• _Aim of the task_
Show each line from the items below that contains the string "kern".
----- Data shown
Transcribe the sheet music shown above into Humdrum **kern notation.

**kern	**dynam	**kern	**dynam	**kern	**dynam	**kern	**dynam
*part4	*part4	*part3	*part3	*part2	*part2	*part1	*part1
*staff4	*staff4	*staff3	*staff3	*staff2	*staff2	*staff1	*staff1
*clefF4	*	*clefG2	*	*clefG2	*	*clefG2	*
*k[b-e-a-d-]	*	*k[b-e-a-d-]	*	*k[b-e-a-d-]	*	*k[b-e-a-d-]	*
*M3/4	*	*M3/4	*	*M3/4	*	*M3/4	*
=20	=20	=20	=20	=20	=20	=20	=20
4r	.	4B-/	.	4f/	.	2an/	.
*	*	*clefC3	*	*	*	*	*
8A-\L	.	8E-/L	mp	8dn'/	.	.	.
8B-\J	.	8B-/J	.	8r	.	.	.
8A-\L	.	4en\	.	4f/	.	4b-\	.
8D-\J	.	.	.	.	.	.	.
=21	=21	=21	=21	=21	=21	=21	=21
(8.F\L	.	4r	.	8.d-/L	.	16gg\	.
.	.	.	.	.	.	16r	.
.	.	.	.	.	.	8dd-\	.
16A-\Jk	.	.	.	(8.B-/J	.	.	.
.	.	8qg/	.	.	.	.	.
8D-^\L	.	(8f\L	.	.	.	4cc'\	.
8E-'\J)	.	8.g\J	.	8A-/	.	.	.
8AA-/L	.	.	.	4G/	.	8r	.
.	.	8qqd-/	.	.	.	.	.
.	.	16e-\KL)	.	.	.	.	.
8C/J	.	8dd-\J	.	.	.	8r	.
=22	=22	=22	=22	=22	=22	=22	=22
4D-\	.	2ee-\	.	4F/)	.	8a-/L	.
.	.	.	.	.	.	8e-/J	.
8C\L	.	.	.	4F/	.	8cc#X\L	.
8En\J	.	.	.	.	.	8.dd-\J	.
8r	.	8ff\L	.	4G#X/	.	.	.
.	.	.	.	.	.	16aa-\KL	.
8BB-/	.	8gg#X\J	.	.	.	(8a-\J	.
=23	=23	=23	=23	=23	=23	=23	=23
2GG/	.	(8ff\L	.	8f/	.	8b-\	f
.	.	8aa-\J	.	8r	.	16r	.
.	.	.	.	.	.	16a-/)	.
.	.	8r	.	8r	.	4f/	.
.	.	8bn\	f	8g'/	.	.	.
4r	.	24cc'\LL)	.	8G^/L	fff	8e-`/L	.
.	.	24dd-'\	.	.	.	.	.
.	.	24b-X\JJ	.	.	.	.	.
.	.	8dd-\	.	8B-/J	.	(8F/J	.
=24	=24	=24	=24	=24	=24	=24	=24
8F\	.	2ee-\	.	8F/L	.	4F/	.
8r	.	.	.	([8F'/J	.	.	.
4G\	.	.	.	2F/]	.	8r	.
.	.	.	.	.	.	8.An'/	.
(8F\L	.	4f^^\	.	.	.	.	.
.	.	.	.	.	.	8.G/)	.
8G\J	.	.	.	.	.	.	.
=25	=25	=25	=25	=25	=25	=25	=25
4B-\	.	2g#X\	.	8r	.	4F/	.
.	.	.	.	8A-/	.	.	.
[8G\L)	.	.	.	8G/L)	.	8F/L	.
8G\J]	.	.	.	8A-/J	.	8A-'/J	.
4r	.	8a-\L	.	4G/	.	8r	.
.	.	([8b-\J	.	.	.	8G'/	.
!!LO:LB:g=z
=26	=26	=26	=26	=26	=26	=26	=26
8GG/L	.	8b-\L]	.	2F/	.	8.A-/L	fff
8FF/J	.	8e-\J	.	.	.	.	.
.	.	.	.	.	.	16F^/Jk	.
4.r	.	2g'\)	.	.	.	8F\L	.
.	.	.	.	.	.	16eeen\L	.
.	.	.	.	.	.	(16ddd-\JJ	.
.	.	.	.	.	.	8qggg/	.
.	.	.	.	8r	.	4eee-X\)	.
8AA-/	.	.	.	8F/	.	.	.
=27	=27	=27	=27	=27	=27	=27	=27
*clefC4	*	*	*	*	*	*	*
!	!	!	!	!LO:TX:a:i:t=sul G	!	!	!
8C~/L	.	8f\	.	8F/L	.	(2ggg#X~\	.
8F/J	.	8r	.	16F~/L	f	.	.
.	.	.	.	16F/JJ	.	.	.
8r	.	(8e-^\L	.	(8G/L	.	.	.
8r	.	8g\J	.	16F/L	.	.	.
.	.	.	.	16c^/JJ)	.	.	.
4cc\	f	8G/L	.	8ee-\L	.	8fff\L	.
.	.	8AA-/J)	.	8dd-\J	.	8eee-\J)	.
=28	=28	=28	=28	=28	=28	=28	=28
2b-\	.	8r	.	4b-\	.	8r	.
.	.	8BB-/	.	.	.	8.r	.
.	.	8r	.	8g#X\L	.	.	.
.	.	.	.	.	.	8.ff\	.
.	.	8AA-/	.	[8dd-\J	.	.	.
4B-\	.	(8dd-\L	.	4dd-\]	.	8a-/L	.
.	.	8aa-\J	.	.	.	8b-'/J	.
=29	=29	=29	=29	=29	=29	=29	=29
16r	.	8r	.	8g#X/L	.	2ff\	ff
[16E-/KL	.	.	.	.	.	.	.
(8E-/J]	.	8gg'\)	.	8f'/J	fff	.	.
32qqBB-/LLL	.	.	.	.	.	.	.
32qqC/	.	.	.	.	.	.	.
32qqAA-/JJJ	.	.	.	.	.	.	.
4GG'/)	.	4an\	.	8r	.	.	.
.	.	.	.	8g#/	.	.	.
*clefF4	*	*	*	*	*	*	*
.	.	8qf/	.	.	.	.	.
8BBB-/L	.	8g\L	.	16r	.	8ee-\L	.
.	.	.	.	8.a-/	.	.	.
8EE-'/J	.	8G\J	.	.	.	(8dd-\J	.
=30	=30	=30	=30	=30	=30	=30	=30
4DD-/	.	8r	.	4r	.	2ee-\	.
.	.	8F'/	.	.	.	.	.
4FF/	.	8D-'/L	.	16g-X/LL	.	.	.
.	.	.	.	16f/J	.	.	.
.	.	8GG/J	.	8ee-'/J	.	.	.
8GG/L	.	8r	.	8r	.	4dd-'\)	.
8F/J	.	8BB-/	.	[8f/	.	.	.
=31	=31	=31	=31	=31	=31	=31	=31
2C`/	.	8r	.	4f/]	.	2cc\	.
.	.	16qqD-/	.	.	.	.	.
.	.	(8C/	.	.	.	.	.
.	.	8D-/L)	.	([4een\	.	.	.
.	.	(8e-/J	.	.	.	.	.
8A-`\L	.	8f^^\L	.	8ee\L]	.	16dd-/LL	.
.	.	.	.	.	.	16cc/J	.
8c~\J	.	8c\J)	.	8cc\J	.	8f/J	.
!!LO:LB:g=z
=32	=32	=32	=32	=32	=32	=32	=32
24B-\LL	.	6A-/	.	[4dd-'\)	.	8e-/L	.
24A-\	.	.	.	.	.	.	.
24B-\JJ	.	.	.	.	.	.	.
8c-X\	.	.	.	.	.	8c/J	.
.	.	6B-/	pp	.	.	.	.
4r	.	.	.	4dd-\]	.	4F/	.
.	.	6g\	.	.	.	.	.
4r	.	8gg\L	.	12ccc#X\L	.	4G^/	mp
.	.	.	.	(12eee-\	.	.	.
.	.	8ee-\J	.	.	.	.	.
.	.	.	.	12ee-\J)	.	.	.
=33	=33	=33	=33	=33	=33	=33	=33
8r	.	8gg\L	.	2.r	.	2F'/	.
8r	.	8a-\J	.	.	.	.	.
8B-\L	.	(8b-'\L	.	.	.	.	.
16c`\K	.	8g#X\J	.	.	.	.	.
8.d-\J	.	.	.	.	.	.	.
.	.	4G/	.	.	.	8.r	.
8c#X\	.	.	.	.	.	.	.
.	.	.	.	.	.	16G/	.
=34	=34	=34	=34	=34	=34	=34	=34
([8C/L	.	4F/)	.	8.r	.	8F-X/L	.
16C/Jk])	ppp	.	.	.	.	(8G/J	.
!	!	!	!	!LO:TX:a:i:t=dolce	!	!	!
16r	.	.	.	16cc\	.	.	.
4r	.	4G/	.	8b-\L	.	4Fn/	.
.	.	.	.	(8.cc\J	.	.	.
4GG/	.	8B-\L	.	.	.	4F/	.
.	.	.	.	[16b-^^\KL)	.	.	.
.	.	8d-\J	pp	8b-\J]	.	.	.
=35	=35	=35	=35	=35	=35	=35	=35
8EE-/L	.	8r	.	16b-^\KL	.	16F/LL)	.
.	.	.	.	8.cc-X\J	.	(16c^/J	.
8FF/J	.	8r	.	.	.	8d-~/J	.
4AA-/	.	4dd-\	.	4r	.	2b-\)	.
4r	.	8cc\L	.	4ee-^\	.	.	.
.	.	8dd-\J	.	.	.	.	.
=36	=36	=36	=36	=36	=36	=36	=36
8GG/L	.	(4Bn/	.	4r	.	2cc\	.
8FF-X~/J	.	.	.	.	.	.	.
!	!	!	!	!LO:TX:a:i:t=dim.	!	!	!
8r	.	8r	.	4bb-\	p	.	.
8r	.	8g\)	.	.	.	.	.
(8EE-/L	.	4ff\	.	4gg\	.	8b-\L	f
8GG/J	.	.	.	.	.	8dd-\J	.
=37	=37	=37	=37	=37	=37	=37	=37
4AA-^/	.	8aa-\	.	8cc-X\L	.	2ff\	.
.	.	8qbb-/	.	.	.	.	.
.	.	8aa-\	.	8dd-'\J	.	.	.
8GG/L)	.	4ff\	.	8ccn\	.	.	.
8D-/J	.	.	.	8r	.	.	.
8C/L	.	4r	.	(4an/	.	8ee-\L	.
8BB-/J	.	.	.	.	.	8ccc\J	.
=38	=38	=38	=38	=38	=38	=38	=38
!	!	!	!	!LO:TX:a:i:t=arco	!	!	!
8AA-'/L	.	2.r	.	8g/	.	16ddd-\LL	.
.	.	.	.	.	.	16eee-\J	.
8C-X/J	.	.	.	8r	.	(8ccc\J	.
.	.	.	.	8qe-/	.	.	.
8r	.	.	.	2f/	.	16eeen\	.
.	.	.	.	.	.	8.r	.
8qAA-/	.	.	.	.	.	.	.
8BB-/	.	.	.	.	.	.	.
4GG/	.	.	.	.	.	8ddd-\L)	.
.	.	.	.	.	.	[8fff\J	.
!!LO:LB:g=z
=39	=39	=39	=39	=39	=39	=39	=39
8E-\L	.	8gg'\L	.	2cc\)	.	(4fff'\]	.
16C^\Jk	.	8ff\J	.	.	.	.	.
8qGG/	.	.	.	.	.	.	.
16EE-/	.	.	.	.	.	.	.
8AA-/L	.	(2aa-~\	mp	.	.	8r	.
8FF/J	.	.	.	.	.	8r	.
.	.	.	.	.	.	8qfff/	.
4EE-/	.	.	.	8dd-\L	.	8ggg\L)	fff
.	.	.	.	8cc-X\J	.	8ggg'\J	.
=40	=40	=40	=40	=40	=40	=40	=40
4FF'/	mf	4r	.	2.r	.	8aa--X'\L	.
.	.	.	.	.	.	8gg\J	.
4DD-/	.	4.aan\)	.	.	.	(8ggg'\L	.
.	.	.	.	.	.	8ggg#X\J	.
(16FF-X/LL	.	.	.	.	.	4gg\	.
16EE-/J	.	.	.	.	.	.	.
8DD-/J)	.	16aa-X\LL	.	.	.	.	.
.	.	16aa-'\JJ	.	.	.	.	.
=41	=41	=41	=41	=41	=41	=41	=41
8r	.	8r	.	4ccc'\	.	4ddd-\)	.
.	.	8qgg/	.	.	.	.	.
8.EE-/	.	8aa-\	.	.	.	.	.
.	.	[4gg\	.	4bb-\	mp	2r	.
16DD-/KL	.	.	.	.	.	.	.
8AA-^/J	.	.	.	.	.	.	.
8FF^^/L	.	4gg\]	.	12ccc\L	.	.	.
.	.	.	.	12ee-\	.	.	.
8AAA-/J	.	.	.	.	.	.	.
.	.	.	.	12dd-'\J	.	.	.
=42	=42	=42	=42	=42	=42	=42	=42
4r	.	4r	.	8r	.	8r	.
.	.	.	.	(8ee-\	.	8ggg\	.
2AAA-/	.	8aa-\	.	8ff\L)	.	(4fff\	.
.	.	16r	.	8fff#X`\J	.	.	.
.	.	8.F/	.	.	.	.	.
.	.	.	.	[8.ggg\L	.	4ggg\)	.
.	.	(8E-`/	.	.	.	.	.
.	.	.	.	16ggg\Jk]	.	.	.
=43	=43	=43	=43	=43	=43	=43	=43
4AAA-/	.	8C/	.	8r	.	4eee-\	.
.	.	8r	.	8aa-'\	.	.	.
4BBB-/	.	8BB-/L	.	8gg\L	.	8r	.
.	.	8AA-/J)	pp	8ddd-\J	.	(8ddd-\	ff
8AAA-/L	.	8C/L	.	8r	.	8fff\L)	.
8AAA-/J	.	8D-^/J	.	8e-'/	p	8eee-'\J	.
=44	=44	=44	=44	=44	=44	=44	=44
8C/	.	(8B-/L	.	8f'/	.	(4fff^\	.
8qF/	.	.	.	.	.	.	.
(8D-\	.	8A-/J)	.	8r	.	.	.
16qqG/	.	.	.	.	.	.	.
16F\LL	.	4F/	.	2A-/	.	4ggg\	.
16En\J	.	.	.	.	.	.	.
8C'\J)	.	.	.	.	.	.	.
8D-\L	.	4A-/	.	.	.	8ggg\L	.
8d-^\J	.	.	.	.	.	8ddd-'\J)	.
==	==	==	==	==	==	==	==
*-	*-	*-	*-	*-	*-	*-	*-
----------
• _Full solution_
Transcribe the sheet music shown above into Humdrum **kern notation.
**kern	**dynam	**kern	**dynam	**kern	**dynam	**kern	**dynam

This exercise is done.